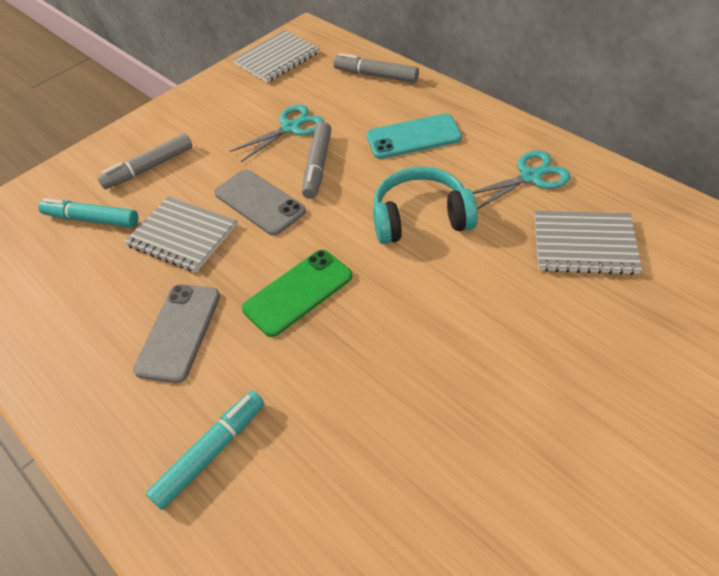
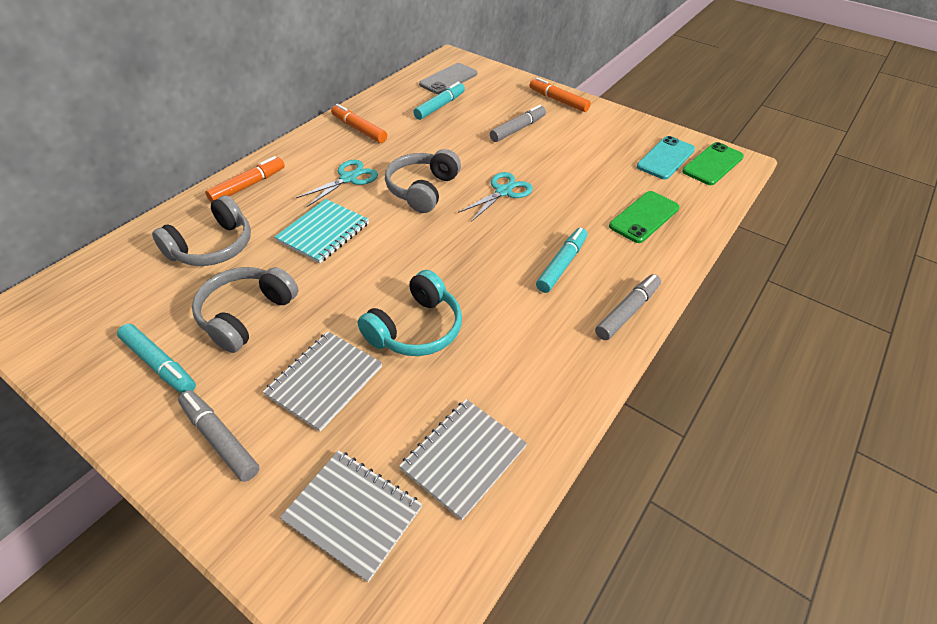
green phone: 1 -> 2
grey headphones: 0 -> 3
grey phone: 2 -> 1
orange marker: 0 -> 3
turquoise marker: 2 -> 3
turquoise notebook: 0 -> 1

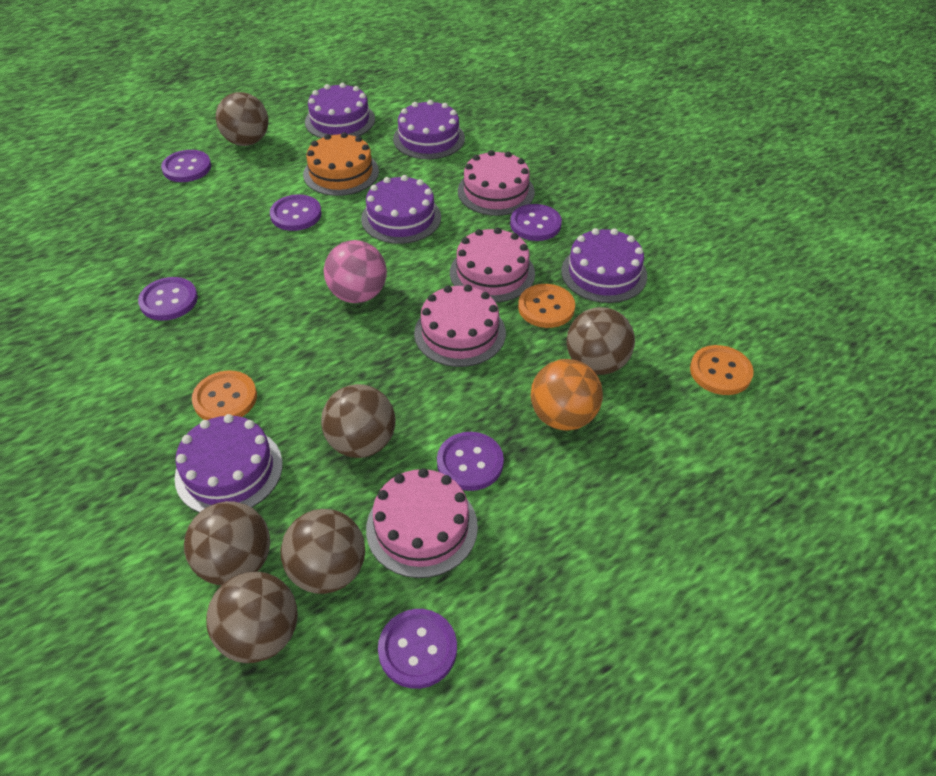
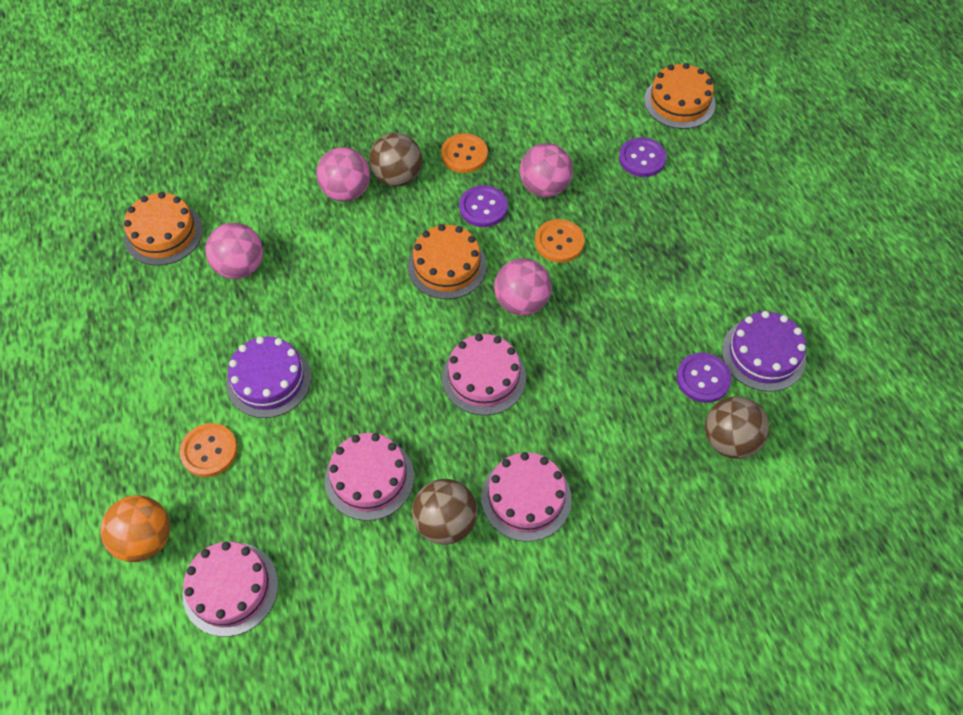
brown ball: 6 -> 3
orange cake: 1 -> 3
pink ball: 1 -> 4
purple button: 6 -> 3
purple cake: 5 -> 2

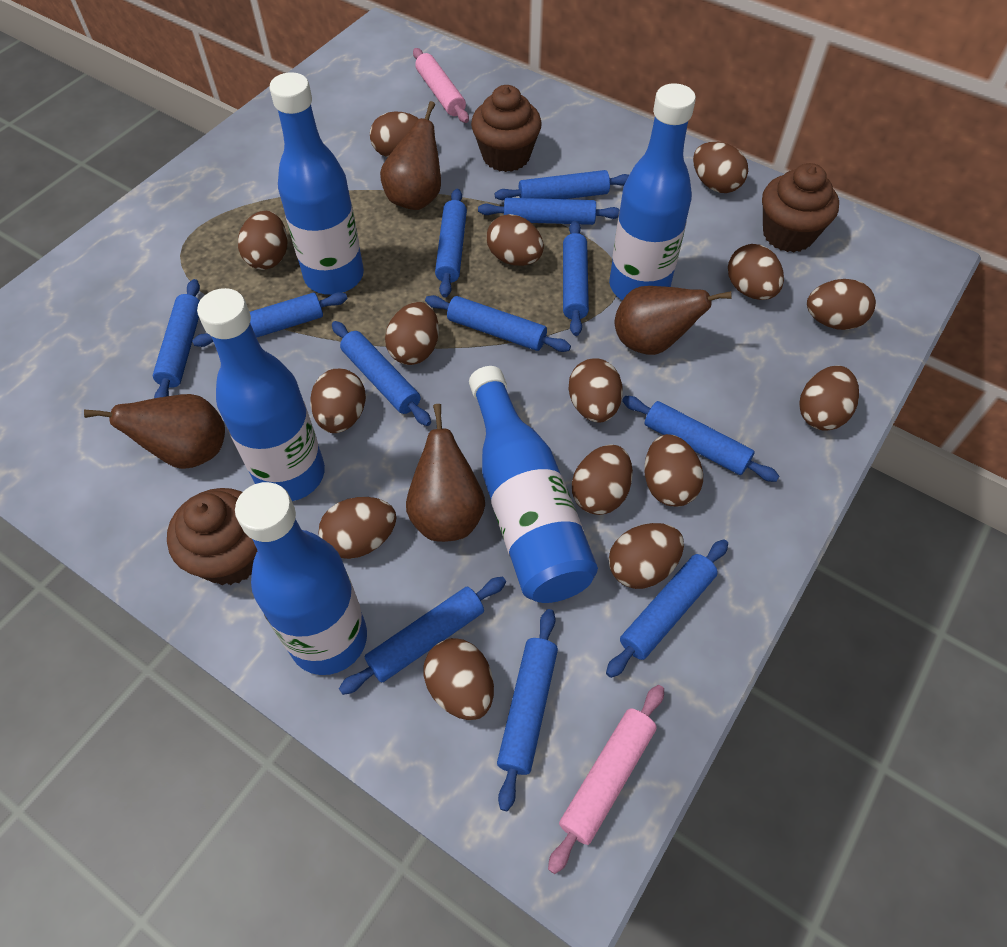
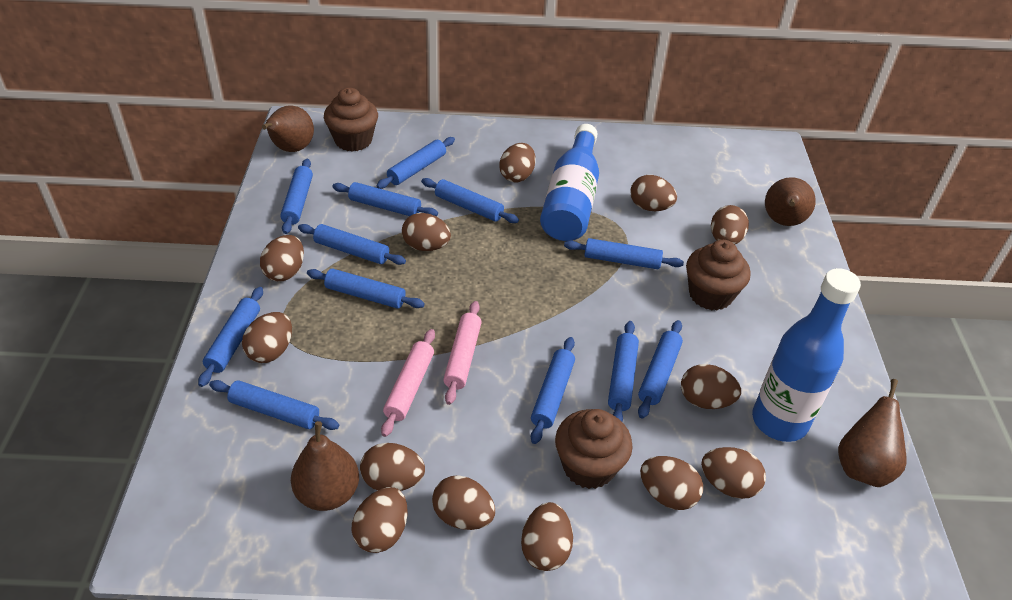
blue bottle: 5 -> 2
brown egg: 15 -> 13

WORK ORDER:
Pictures must be left out. Return verbatim only the lines from the line with "purple button: 6 -> 3" through the final line of the material above, including both ends.

YOUR RESPONSE:
purple button: 6 -> 3
purple cake: 5 -> 2

blue bottle: 5 -> 2
brown egg: 15 -> 13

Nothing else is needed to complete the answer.